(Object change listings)
- - -

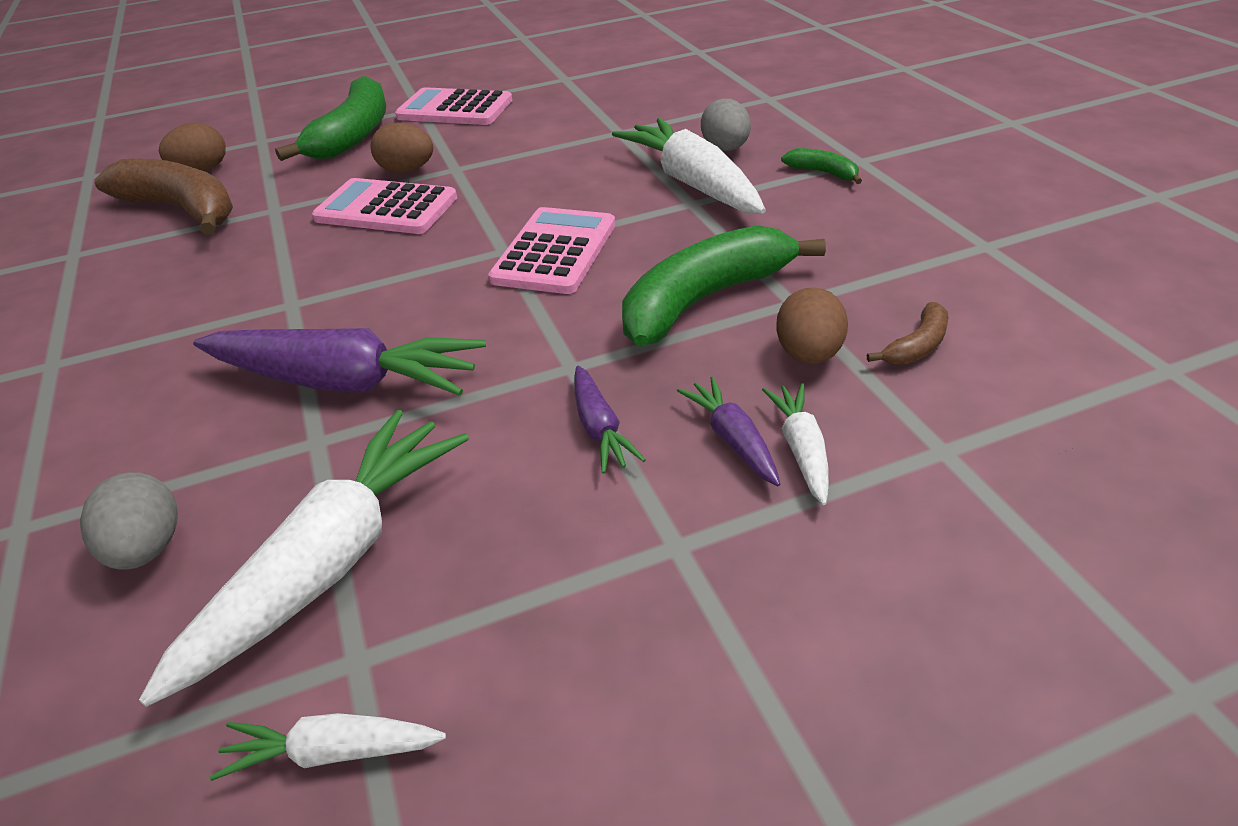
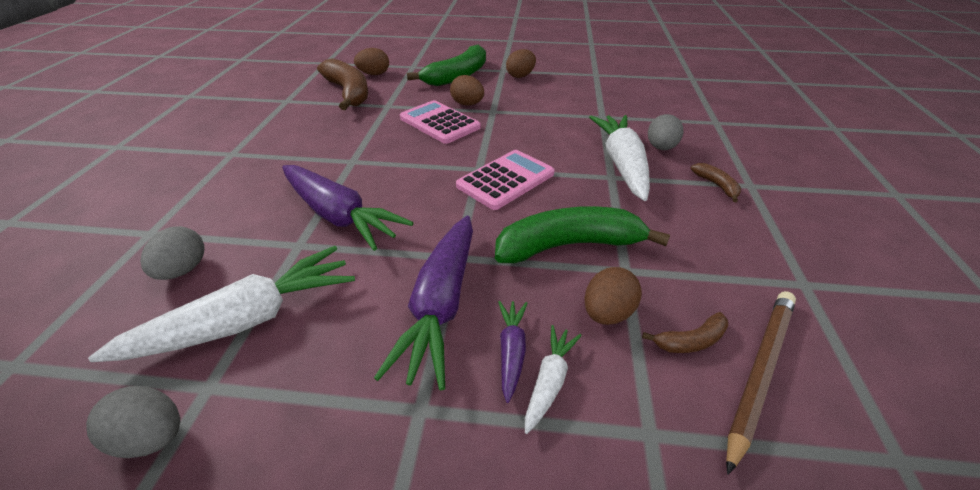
camera: 25 degrees right, 0 degrees up
white carrot [210,713,446,781] -> grey egg [86,386,180,458]
pink calculator [395,87,512,125] -> brown egg [506,49,536,78]
purple carrot [574,366,646,473] -> purple carrot [374,216,473,390], size x2.06
green banana [781,148,862,184] -> brown banana [691,163,741,202]
none -> brown pencil [726,291,796,475]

- - -

[DIRECTIVE]: The answer must restate every entry word for word, with the pictures left out.

[SOLVED PROBLEM]:
camera: 25 degrees right, 0 degrees up
white carrot [210,713,446,781] -> grey egg [86,386,180,458]
pink calculator [395,87,512,125] -> brown egg [506,49,536,78]
purple carrot [574,366,646,473] -> purple carrot [374,216,473,390], size x2.06
green banana [781,148,862,184] -> brown banana [691,163,741,202]
none -> brown pencil [726,291,796,475]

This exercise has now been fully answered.